The answer must consist only of the lines from the line with "IMU pin SCL: D4 -> none" to the line with "DIGITS pin DIO: D1 -> D10", both included, exactly as they stand below.

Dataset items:
▬▬▬
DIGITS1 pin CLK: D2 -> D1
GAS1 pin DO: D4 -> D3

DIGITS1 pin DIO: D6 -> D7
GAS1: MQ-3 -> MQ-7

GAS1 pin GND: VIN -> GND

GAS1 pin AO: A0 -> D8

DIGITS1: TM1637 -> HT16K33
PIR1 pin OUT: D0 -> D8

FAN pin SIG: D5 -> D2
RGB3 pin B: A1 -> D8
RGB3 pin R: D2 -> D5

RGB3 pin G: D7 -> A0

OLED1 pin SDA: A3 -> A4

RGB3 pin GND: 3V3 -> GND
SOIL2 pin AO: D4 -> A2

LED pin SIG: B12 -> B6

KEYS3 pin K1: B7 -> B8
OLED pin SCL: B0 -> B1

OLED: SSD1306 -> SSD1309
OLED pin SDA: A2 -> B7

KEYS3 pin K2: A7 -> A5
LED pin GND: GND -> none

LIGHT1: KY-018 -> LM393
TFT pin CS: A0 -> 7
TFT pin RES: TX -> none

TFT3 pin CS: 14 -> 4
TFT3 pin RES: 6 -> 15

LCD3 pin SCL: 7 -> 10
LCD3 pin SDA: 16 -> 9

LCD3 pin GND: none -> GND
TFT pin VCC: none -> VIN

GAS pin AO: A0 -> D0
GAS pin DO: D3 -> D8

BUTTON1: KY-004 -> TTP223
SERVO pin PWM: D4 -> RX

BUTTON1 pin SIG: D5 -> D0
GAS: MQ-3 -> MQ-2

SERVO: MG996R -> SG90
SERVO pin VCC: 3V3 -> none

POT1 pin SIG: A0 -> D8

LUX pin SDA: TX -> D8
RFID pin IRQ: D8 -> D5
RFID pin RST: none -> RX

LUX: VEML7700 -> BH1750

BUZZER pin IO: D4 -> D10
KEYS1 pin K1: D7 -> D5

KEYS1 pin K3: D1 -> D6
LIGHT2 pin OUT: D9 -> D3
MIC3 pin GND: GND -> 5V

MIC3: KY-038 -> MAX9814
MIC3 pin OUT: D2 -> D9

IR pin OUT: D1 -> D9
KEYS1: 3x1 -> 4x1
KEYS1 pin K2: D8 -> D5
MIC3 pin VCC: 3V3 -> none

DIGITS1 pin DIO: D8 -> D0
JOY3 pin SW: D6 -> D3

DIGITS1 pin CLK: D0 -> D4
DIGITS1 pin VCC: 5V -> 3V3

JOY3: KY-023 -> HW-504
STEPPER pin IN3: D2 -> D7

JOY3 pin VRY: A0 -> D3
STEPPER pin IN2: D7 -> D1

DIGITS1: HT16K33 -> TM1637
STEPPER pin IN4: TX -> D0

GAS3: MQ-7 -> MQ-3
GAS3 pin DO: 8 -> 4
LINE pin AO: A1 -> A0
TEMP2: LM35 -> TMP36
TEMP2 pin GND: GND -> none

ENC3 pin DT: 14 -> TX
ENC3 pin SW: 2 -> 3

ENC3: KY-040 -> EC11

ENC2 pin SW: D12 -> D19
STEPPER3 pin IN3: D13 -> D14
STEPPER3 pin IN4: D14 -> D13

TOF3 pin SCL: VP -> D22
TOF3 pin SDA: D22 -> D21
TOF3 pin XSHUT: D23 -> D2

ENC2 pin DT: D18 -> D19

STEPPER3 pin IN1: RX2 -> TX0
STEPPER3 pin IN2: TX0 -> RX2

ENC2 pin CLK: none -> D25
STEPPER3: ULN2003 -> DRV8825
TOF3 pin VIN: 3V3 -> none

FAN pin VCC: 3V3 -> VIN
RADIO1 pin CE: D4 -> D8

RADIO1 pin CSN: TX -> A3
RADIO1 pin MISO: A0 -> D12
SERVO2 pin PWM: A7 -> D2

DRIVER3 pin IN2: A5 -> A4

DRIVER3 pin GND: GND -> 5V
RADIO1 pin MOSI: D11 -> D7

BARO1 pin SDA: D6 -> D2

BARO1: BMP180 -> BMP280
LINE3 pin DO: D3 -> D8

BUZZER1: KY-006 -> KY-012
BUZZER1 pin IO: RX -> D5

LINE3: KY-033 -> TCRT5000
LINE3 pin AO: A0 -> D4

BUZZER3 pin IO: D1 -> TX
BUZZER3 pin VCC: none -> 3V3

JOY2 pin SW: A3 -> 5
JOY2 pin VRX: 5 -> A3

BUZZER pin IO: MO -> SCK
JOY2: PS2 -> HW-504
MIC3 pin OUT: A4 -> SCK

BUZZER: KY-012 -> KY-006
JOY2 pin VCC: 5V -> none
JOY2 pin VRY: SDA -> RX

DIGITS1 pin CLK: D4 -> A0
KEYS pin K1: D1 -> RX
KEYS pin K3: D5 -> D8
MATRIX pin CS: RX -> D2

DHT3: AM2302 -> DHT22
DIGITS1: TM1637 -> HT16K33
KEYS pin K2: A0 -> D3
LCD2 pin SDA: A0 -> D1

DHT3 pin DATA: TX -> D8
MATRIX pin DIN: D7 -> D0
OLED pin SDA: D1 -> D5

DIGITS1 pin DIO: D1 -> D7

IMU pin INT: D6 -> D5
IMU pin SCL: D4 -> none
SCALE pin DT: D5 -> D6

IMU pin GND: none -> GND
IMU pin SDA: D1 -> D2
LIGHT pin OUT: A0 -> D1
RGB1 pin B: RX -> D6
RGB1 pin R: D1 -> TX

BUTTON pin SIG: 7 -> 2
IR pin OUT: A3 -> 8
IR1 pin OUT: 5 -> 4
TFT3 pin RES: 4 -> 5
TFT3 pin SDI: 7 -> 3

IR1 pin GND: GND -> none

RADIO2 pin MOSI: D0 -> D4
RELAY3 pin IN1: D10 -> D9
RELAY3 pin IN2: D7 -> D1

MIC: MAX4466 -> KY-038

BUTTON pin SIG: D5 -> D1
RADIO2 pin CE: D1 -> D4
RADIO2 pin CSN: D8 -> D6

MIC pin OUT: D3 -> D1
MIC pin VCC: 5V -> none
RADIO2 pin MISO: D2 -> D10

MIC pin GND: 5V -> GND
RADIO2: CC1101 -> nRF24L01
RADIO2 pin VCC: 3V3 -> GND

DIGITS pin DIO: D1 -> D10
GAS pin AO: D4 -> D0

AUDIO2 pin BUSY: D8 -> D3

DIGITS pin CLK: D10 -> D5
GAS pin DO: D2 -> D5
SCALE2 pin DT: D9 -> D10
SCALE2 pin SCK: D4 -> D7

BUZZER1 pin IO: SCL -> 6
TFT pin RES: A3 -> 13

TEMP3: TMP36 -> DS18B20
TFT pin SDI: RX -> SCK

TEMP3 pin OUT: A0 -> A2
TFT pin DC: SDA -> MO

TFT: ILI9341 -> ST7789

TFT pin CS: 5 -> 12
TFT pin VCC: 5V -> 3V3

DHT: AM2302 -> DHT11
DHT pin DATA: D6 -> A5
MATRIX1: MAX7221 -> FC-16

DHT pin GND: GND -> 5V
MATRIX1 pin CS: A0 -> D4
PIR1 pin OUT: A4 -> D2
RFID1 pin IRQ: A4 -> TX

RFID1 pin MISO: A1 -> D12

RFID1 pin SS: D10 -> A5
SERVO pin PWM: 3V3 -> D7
▬▬▬
**Answer section**
IMU pin SCL: D4 -> none
SCALE pin DT: D5 -> D6

IMU pin GND: none -> GND
IMU pin SDA: D1 -> D2
LIGHT pin OUT: A0 -> D1
RGB1 pin B: RX -> D6
RGB1 pin R: D1 -> TX

BUTTON pin SIG: 7 -> 2
IR pin OUT: A3 -> 8
IR1 pin OUT: 5 -> 4
TFT3 pin RES: 4 -> 5
TFT3 pin SDI: 7 -> 3

IR1 pin GND: GND -> none

RADIO2 pin MOSI: D0 -> D4
RELAY3 pin IN1: D10 -> D9
RELAY3 pin IN2: D7 -> D1

MIC: MAX4466 -> KY-038

BUTTON pin SIG: D5 -> D1
RADIO2 pin CE: D1 -> D4
RADIO2 pin CSN: D8 -> D6

MIC pin OUT: D3 -> D1
MIC pin VCC: 5V -> none
RADIO2 pin MISO: D2 -> D10

MIC pin GND: 5V -> GND
RADIO2: CC1101 -> nRF24L01
RADIO2 pin VCC: 3V3 -> GND

DIGITS pin DIO: D1 -> D10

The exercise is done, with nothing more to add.